■ **Your task**
Pictures stay out of the copy, which must hold exactly the lines from the one containing "RELAY pin IN2: B11 -> B15" through the end of the material below.

■ **Records provided**
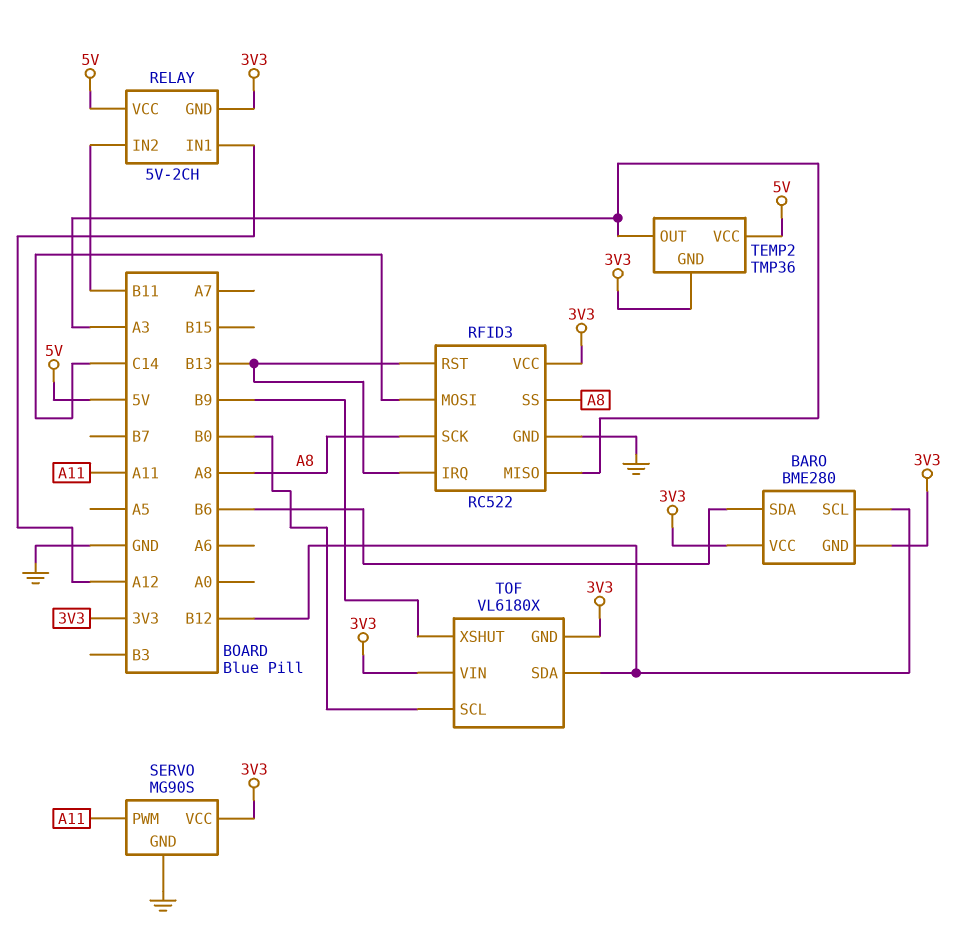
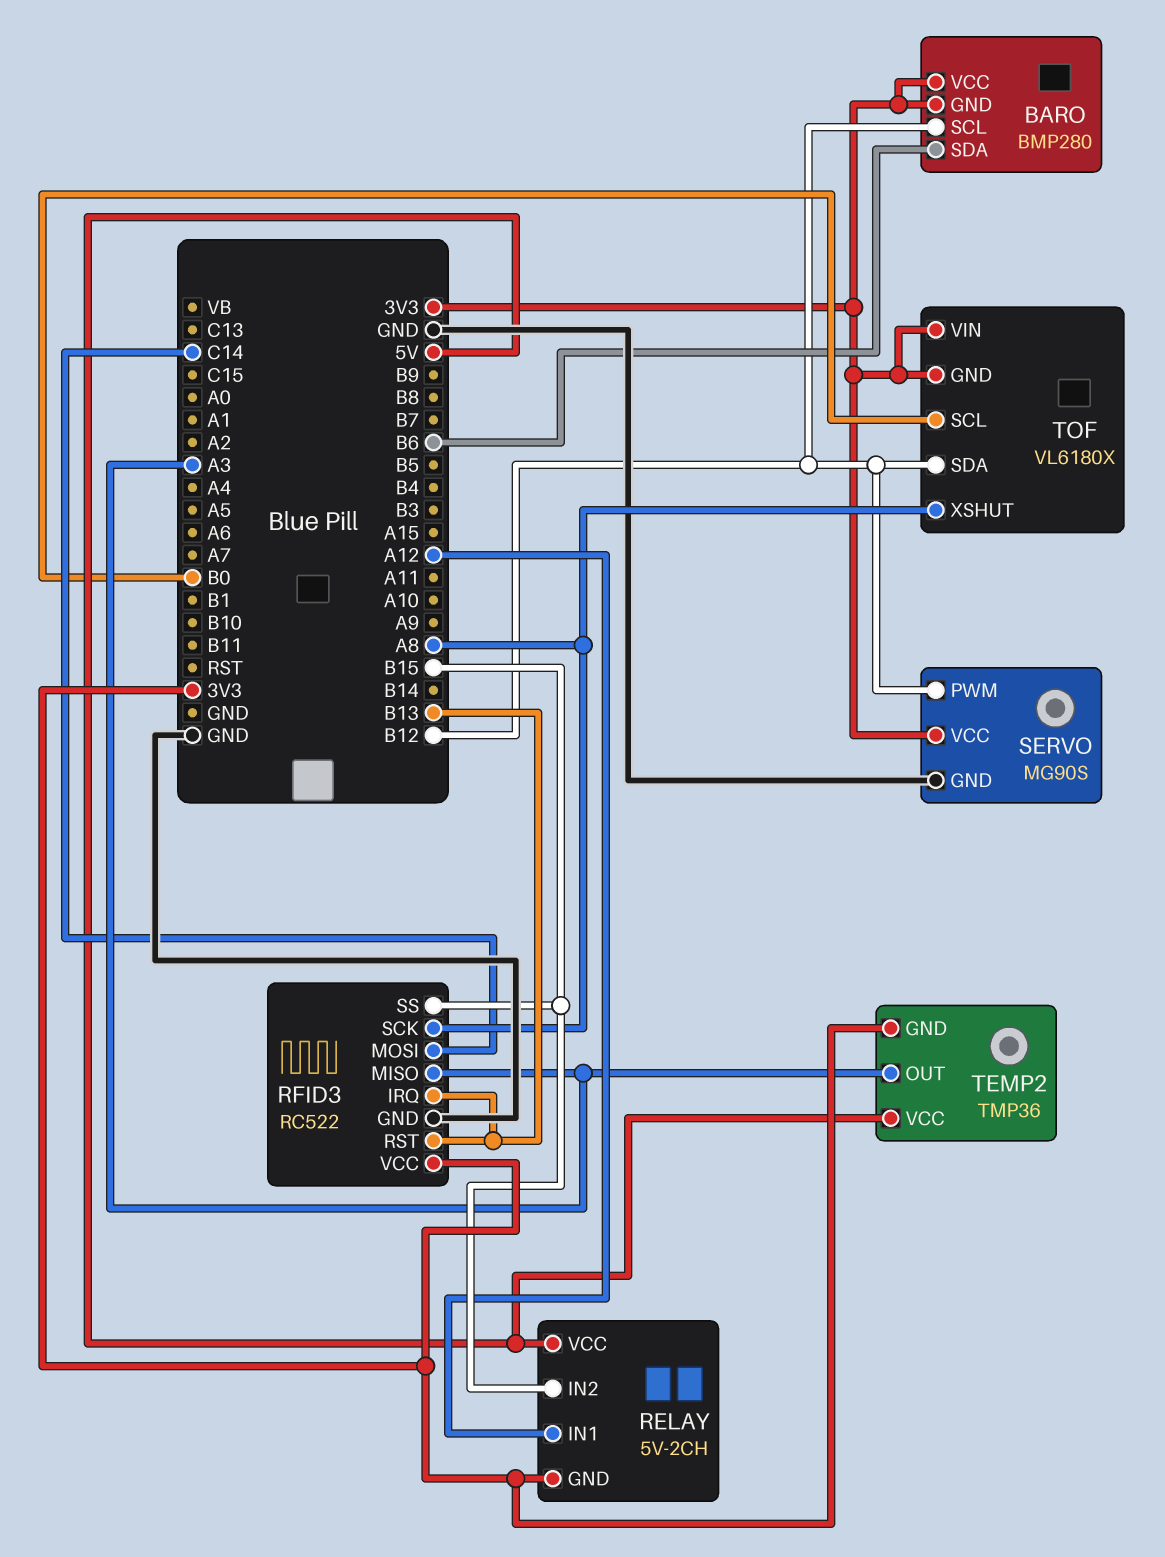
BARO: BME280 -> BMP280
RELAY pin IN2: B11 -> B15
RFID3 pin SS: A8 -> B15
SERVO pin PWM: A11 -> B12
TOF pin XSHUT: B9 -> A8

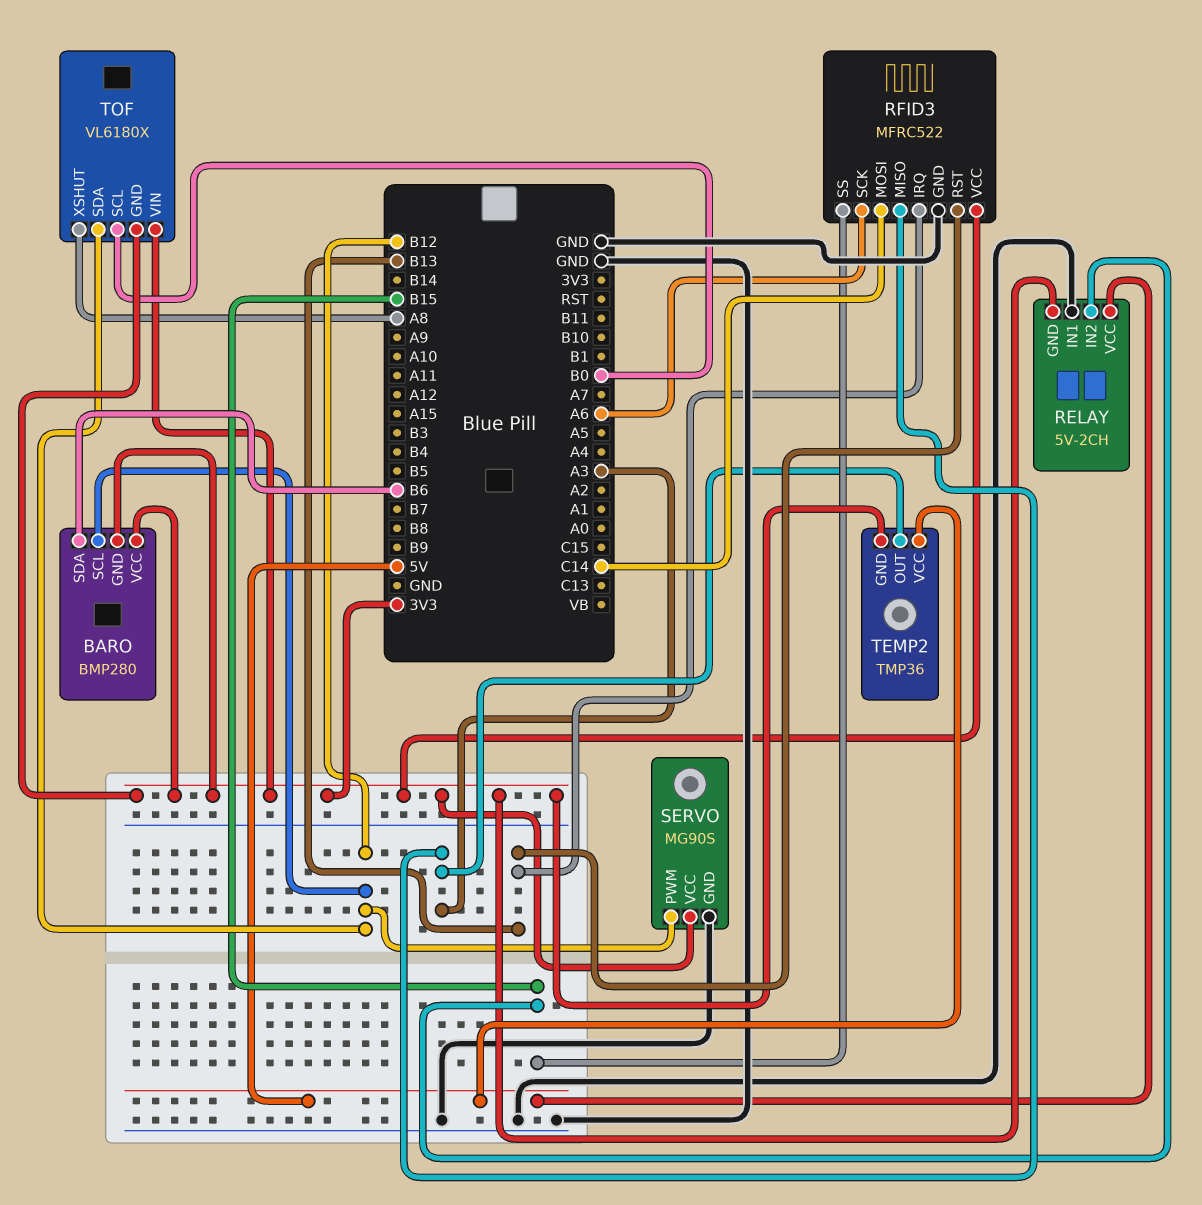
RELAY pin IN1: A12 -> GND
RFID3: RC522 -> MFRC522
RFID3 pin SCK: A8 -> A6

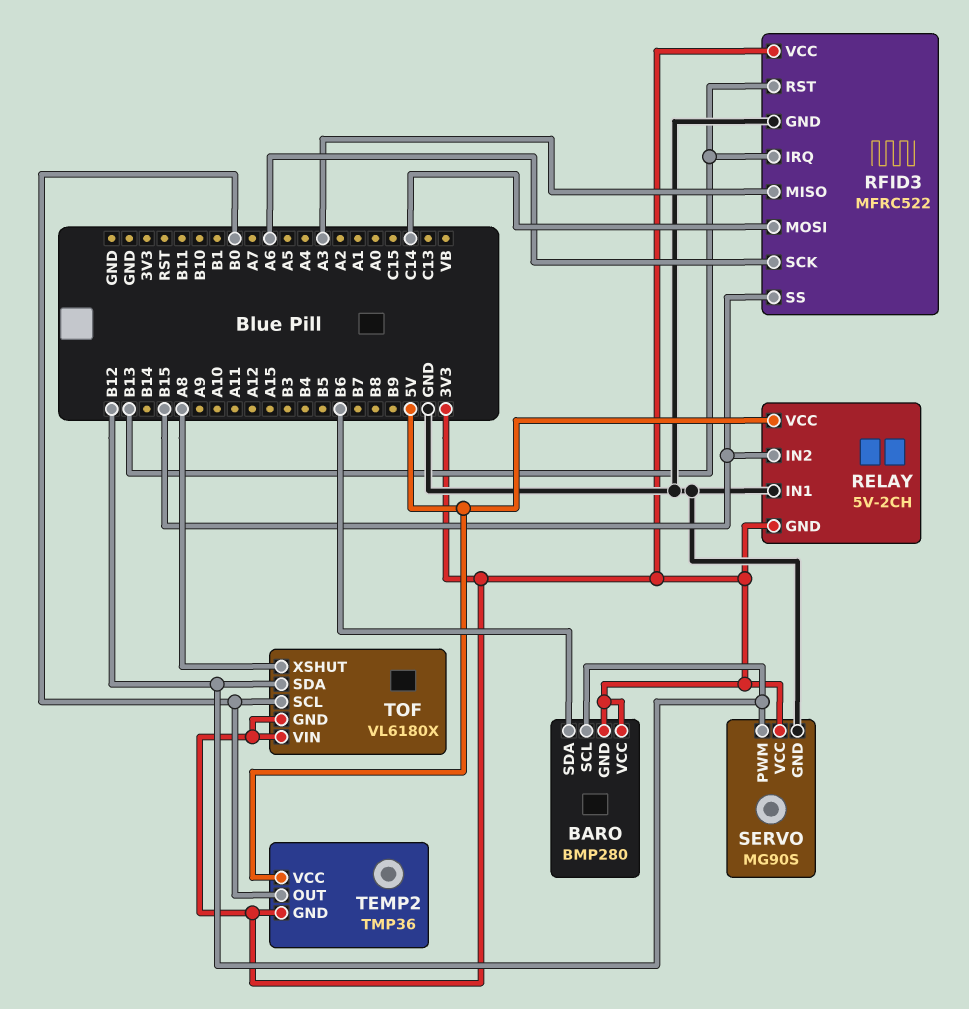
TEMP2 pin OUT: A3 -> B0

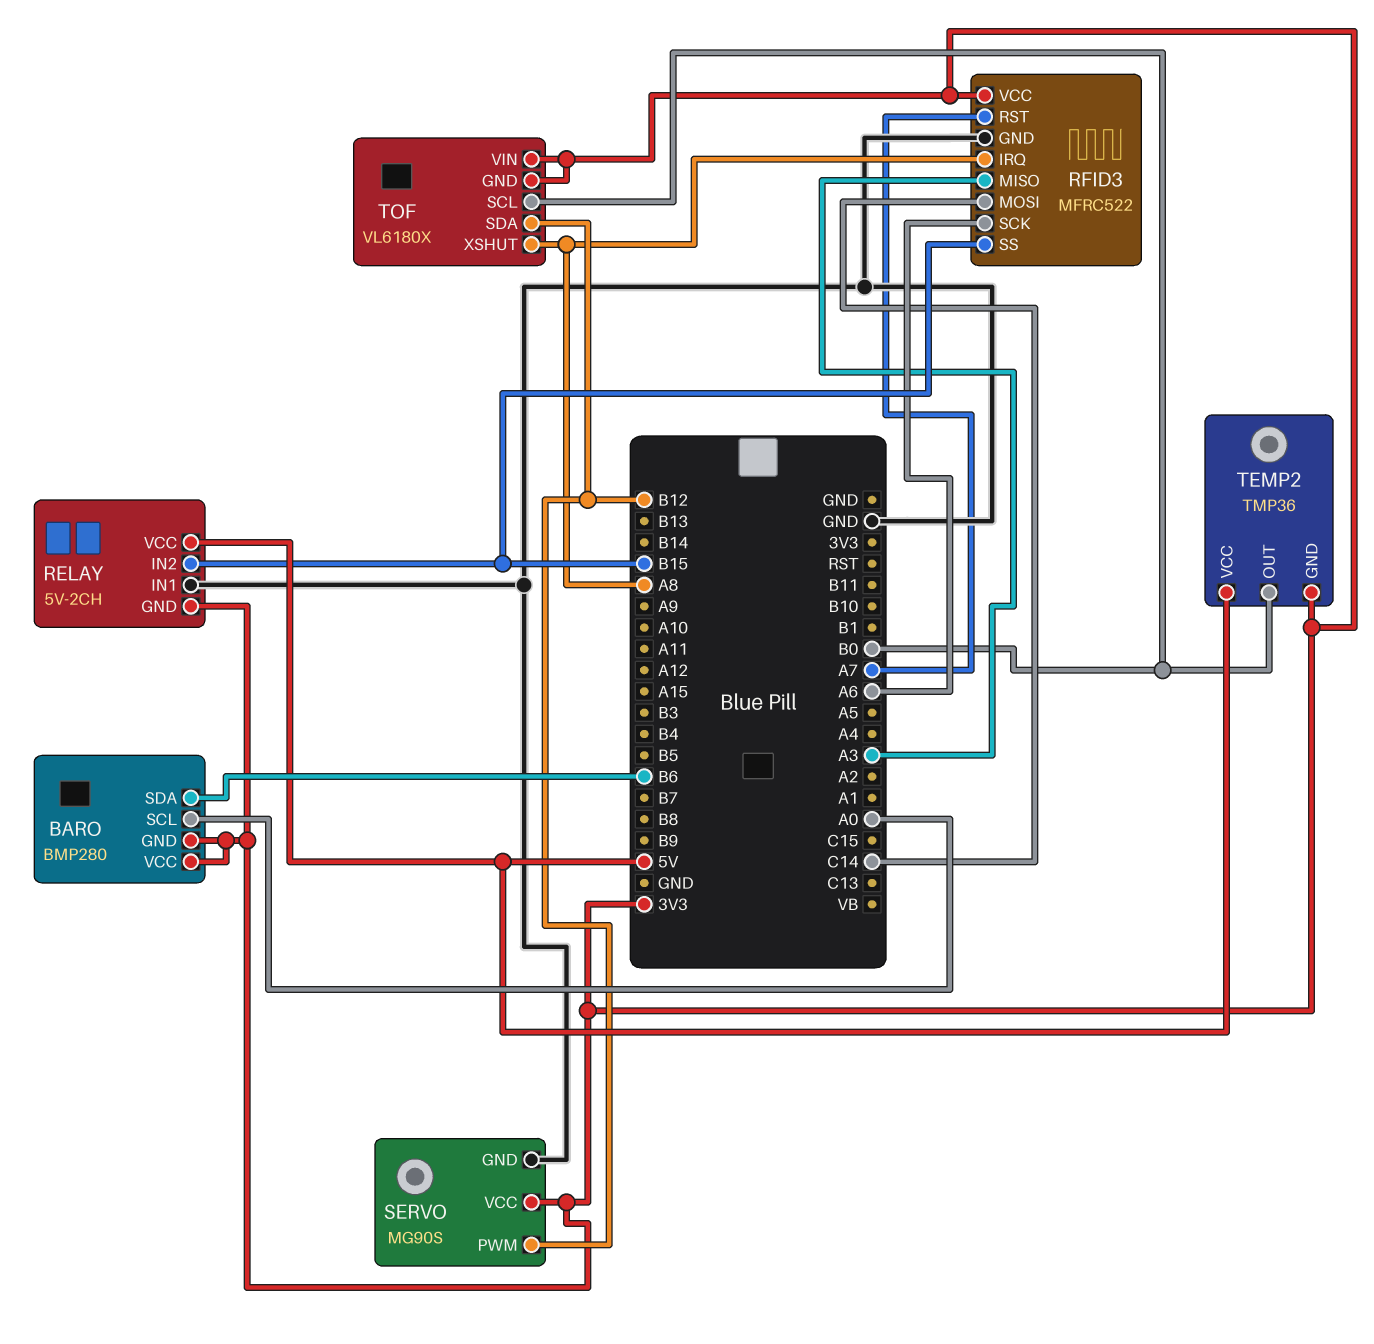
BARO pin SCL: B12 -> A0
RFID3 pin IRQ: B13 -> A8
RFID3 pin RST: B13 -> A7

■ **Exercise response**
RELAY pin IN2: B11 -> B15
RFID3 pin SS: A8 -> B15
SERVO pin PWM: A11 -> B12
TOF pin XSHUT: B9 -> A8

RELAY pin IN1: A12 -> GND
RFID3: RC522 -> MFRC522
RFID3 pin SCK: A8 -> A6

TEMP2 pin OUT: A3 -> B0

BARO pin SCL: B12 -> A0
RFID3 pin IRQ: B13 -> A8
RFID3 pin RST: B13 -> A7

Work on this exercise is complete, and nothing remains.